§ PROBLEM DESCRIPTION
Count the lines in the data below that contain the string "across", matching case exactly, and reply with the number alone.

§ TASK MATERIAL
_ _ _
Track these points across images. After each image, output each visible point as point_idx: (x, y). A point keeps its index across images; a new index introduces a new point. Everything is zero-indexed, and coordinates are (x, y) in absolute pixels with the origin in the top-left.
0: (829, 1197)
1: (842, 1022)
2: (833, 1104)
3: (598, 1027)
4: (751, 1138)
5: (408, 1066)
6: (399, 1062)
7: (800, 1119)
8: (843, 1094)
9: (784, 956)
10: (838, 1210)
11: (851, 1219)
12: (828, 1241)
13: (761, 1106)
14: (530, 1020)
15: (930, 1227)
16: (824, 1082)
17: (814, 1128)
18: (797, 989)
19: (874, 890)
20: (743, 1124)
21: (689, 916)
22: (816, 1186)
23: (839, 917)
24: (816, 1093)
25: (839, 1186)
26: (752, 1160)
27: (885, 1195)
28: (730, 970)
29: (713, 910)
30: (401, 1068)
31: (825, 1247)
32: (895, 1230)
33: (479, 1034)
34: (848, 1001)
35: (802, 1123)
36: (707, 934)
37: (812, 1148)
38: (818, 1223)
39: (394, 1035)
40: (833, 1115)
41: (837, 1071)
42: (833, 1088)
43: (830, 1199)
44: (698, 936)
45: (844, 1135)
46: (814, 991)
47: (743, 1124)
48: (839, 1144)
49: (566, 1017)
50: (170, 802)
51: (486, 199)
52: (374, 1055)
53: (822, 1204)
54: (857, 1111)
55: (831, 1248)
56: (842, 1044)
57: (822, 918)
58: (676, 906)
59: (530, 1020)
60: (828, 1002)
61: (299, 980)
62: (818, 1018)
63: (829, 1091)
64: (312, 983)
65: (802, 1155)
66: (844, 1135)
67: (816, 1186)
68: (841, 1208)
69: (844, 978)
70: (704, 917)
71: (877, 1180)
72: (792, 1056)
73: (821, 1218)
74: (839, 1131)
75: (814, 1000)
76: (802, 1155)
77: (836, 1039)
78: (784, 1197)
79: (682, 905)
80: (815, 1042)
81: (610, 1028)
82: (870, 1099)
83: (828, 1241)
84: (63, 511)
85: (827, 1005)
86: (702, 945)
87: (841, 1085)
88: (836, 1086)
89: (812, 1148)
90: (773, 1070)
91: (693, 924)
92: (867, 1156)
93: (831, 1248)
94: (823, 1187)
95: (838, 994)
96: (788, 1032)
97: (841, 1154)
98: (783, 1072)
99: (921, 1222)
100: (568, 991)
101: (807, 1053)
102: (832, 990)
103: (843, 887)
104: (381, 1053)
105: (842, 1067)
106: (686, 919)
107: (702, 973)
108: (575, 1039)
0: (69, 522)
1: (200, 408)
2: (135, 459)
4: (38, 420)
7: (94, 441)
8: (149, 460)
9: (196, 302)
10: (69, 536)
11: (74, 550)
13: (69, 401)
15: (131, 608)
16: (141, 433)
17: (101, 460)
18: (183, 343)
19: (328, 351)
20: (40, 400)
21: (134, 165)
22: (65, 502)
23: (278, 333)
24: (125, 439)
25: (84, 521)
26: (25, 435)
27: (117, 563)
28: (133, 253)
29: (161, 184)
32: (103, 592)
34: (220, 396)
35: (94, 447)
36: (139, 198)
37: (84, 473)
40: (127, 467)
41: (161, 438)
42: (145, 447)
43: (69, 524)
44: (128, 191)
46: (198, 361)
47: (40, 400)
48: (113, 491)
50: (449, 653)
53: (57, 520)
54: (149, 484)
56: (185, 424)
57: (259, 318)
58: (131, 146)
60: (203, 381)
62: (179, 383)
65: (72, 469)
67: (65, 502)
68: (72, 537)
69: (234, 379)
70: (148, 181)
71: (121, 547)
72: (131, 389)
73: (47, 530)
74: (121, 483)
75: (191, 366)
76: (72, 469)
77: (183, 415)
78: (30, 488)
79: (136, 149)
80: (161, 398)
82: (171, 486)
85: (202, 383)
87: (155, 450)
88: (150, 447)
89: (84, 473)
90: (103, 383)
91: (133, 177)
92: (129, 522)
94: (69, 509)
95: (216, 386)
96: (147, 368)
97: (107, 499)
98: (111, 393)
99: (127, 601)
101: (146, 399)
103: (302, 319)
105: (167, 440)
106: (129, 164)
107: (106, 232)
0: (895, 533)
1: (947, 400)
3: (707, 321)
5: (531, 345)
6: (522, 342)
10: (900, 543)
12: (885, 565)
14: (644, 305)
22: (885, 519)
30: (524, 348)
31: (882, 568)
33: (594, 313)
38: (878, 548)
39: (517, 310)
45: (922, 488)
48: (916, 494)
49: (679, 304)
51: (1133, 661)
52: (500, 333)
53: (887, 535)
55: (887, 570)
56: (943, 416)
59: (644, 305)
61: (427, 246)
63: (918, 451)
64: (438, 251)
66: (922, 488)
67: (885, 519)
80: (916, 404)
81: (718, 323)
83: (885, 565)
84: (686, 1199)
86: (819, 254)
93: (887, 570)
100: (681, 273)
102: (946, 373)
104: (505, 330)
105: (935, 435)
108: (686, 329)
_ _ _
§ EXERCISE RESULT
1